## Brief
The entries are to be reproduced verbatim, with all pictures omitted.

┌─ Listed entries

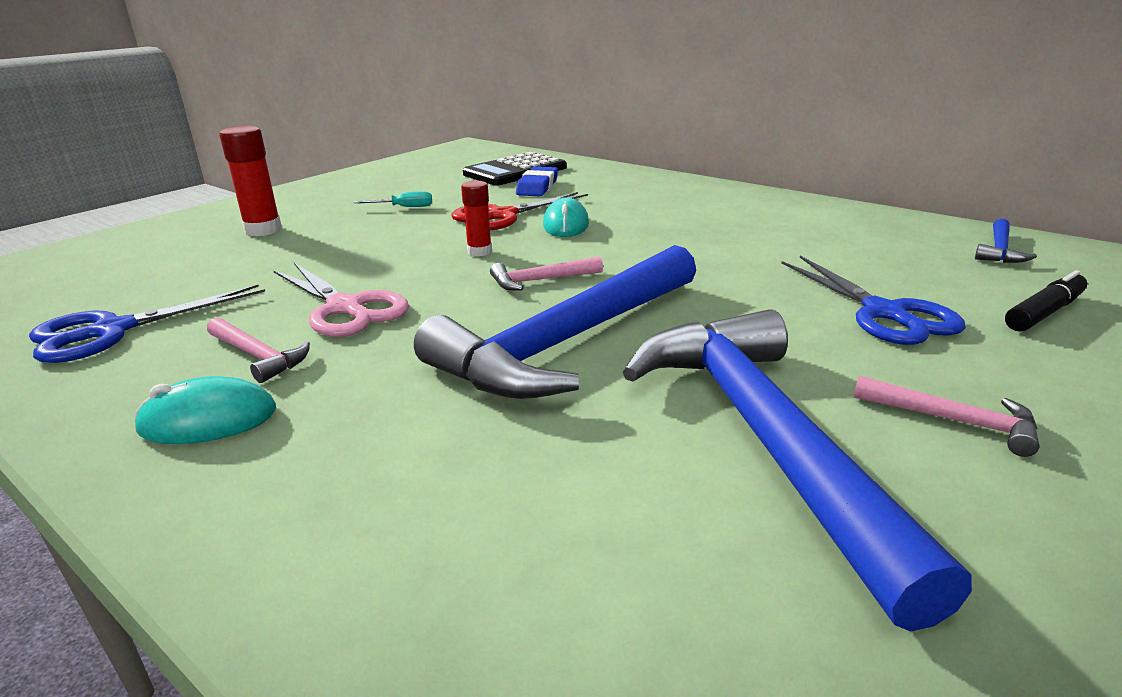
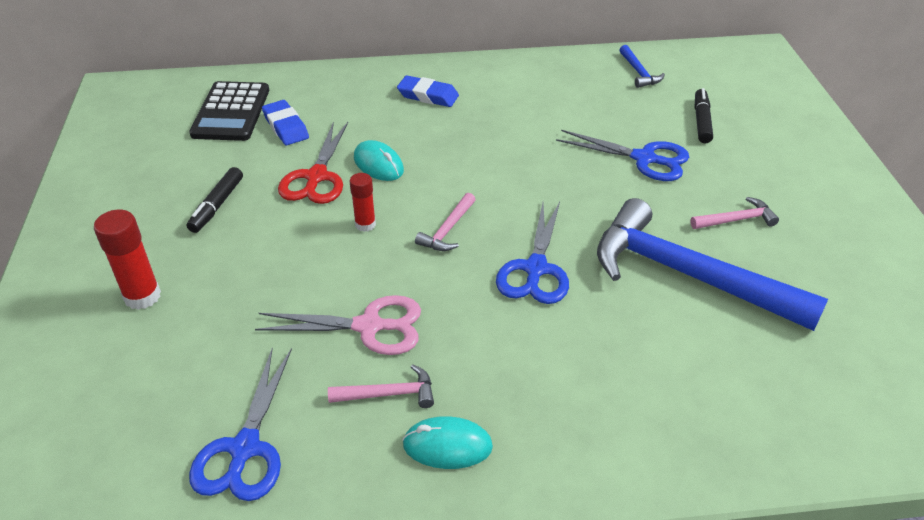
camera: 45 degrees left, 15 degrees up
(208, 420) = (447, 446): turquoise mouse -> turquoise mouse turned 60 degrees clockwise
(404, 207) = (217, 206): turquoise screwdriver -> black marker
(570, 341) = (535, 269): blue hammer -> blue scissors
(695, 202) = (428, 96): none -> blue eraser

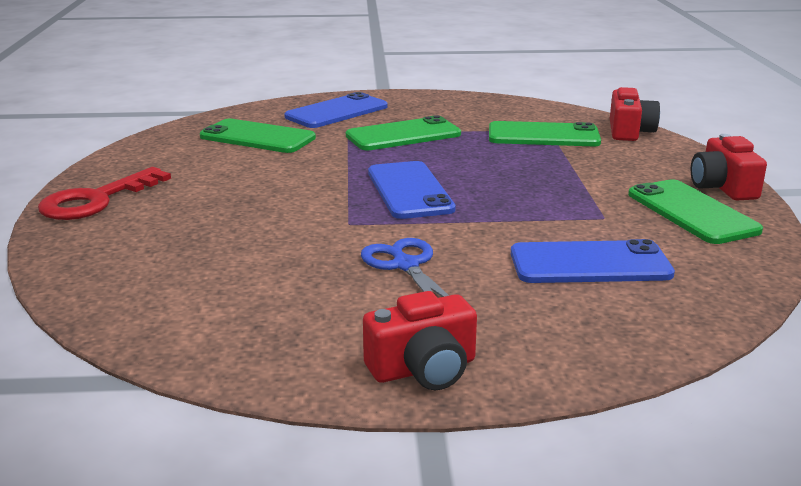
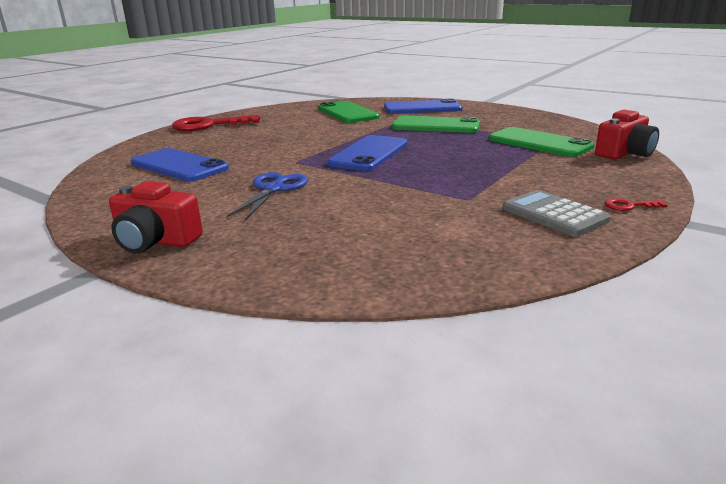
camera: 40 degrees right, 0 degrees up
(590, 264) = (388, 222): blue phone -> blue phone (179, 166)
(691, 212) = (554, 214): green phone -> grey calculator
(723, 187) = (629, 206): red camera -> red key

└─

## The answer
camera: 45 degrees left, 15 degrees up
(208, 420) = (447, 446): turquoise mouse -> turquoise mouse turned 60 degrees clockwise
(404, 207) = (217, 206): turquoise screwdriver -> black marker
(570, 341) = (535, 269): blue hammer -> blue scissors
(695, 202) = (428, 96): none -> blue eraser

camera: 40 degrees right, 0 degrees up
(590, 264) = (388, 222): blue phone -> blue phone (179, 166)
(691, 212) = (554, 214): green phone -> grey calculator
(723, 187) = (629, 206): red camera -> red key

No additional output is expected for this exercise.